» **Work required**: In the entries below, print exactly the lines from the first through the one with "orange cross: (127, 223)", both included, and none of the pictures.

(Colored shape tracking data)
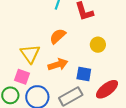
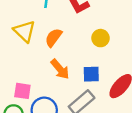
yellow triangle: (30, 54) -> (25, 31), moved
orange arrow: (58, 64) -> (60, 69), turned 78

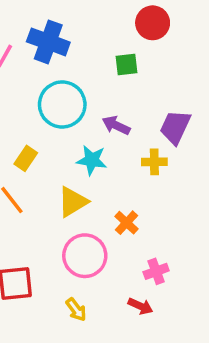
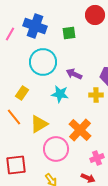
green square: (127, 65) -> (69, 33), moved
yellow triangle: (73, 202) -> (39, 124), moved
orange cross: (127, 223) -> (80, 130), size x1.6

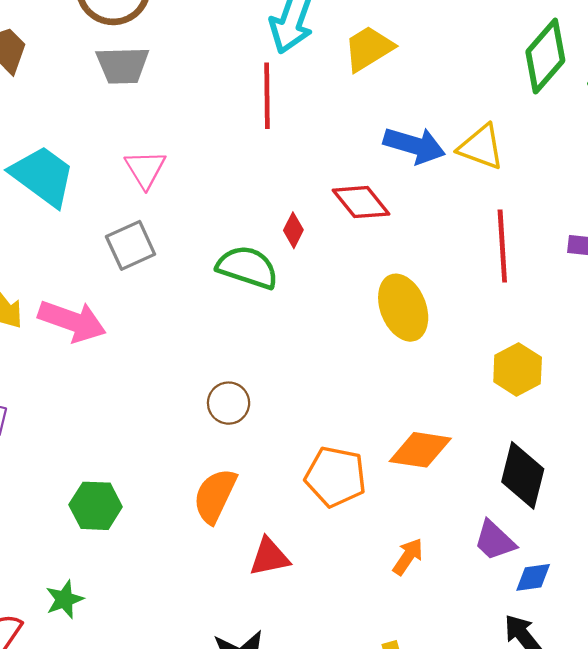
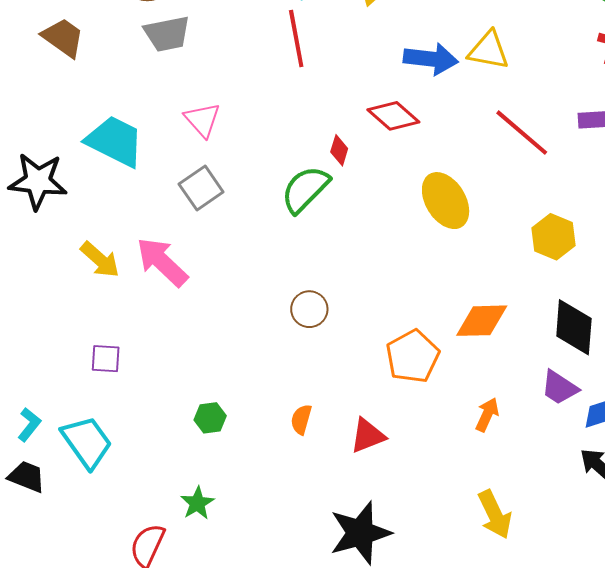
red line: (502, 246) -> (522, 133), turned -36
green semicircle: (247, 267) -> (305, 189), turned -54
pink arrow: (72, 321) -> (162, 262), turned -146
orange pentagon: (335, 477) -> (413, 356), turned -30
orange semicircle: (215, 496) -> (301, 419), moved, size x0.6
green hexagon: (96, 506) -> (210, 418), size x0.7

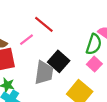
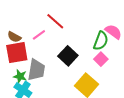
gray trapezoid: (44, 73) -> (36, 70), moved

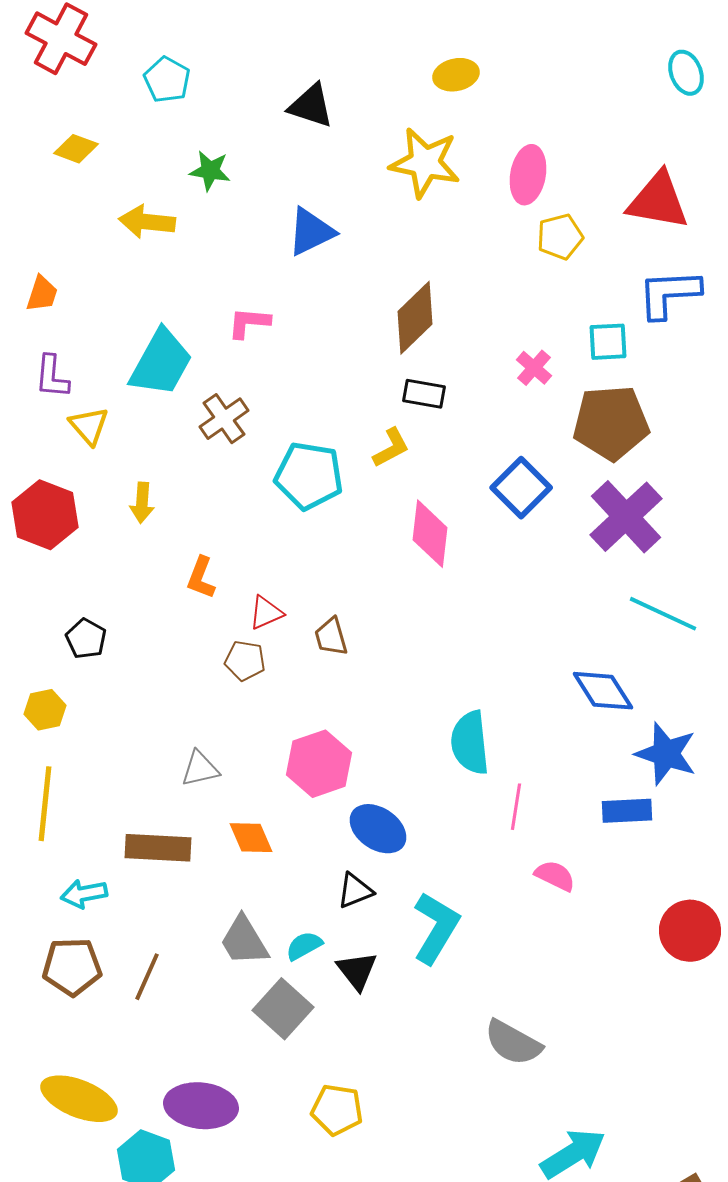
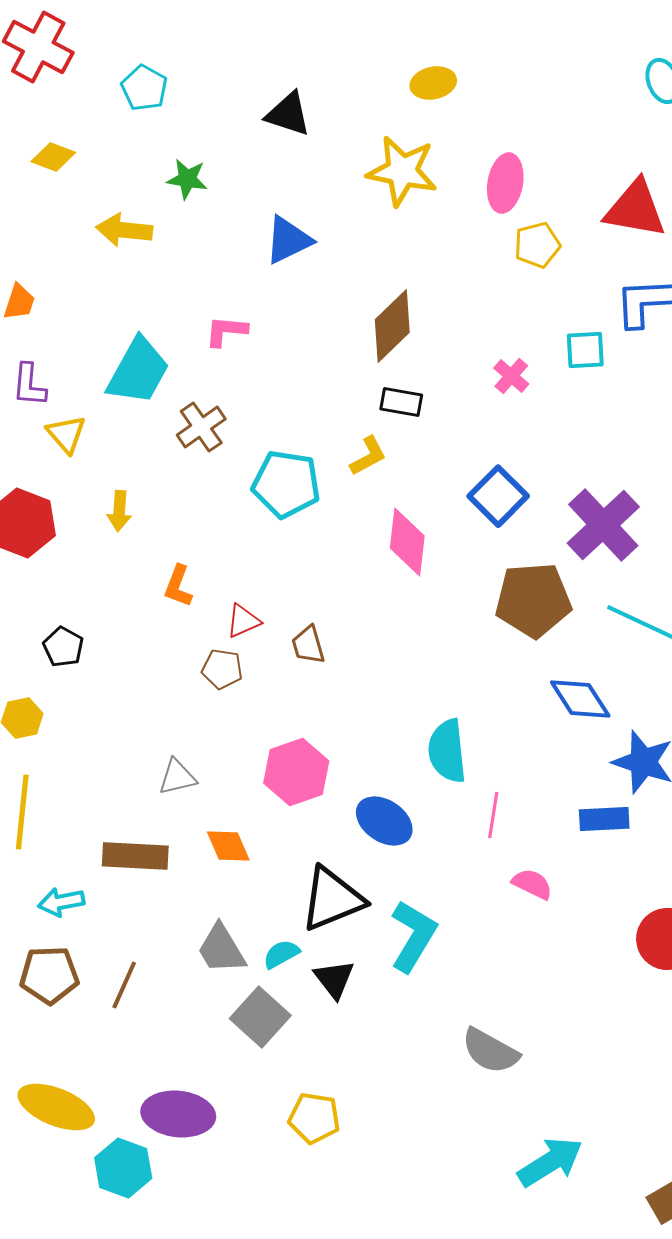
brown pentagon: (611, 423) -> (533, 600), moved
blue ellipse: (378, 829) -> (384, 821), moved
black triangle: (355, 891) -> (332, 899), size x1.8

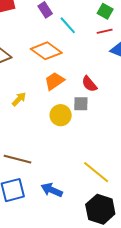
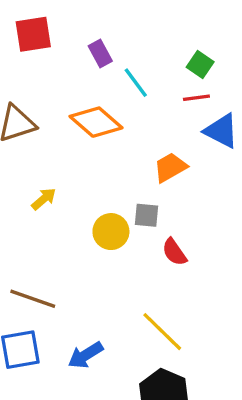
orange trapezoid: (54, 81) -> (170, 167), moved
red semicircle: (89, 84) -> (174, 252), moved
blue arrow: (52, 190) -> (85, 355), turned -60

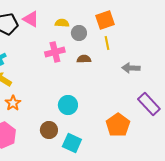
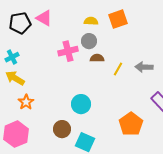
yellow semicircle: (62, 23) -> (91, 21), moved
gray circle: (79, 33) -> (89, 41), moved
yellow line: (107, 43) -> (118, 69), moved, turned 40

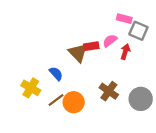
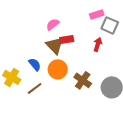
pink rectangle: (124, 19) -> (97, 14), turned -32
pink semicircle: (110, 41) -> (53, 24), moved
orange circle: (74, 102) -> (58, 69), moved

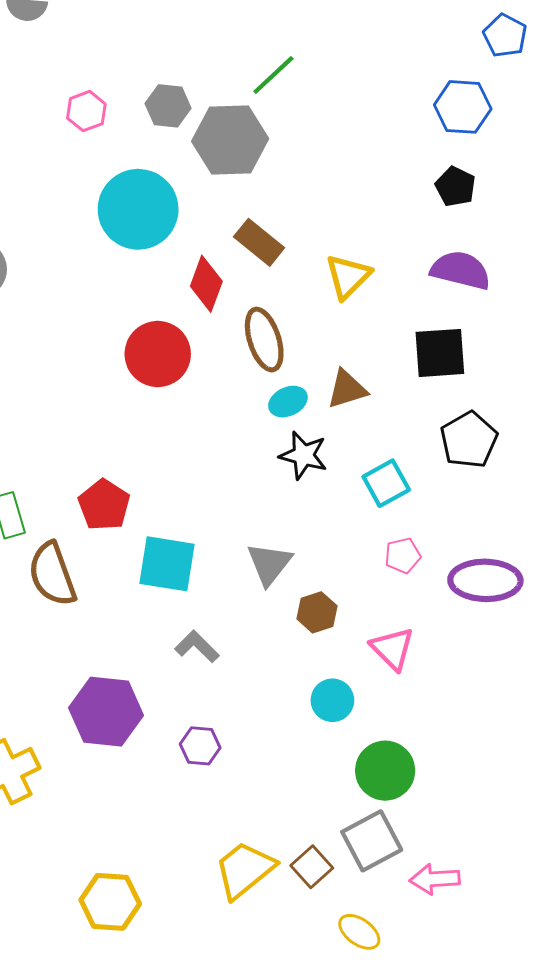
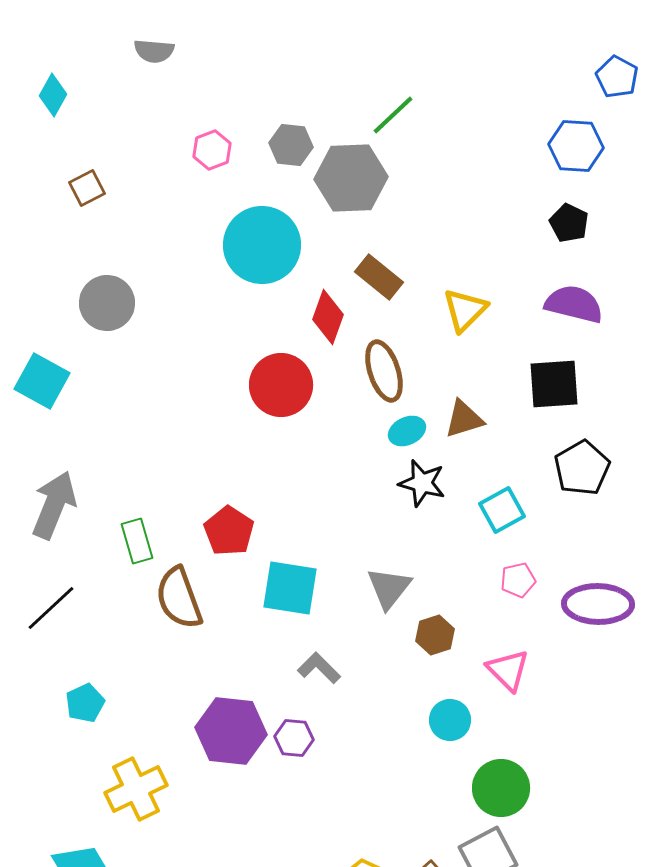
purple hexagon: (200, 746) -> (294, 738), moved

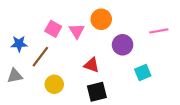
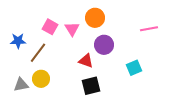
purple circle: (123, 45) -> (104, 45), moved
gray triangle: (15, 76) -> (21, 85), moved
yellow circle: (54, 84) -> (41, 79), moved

» **Task result**:
yellow triangle: (30, 54) -> (25, 31), moved
orange arrow: (58, 64) -> (60, 69), turned 78

green square: (127, 65) -> (69, 33), moved
yellow triangle: (73, 202) -> (39, 124), moved
orange cross: (127, 223) -> (80, 130), size x1.6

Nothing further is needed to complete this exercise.